=== ASSIGNMENT ===
Could you copy out all the lines in the material below where the word "heart" occurs?

=== RECORDS ===
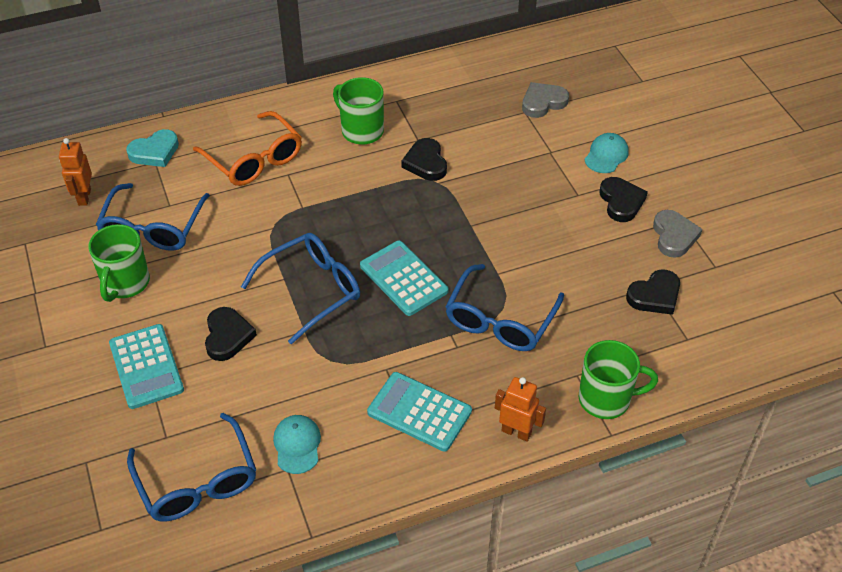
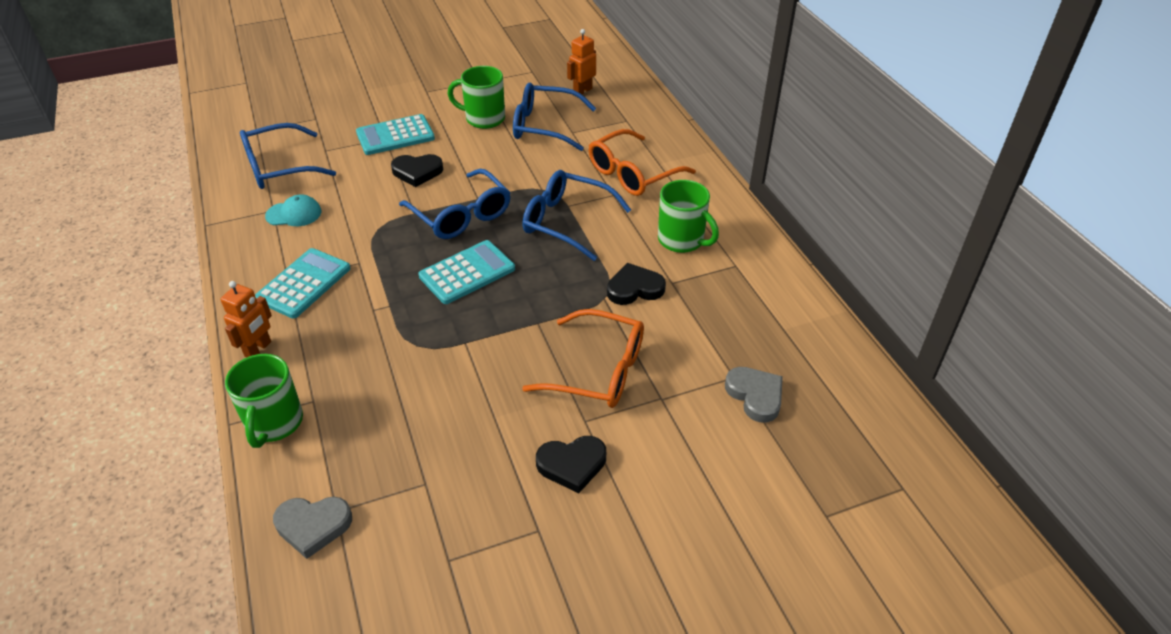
camera: 90 degrees right, 5 degrees down
(84, 197) = (582, 91): orange robot -> orange robot turned 45 degrees counterclockwise
(155, 152) = (639, 119): turquoise heart -> none
(361, 130) = (682, 240): green mug -> green mug turned 90 degrees clockwise
(500, 320) = (400, 342): blue glasses -> blue glasses (566, 222)
(525, 186) = (598, 371): none -> orange glasses
(606, 155) = (659, 456): turquoise cap -> none
(655, 295) = (409, 484): black heart -> none
(674, 236) = (507, 517): grey heart -> grey heart (313, 526)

=== SOLUTION TO THIS PROBLEM ===
(155, 152) = (639, 119): turquoise heart -> none
(655, 295) = (409, 484): black heart -> none
(674, 236) = (507, 517): grey heart -> grey heart (313, 526)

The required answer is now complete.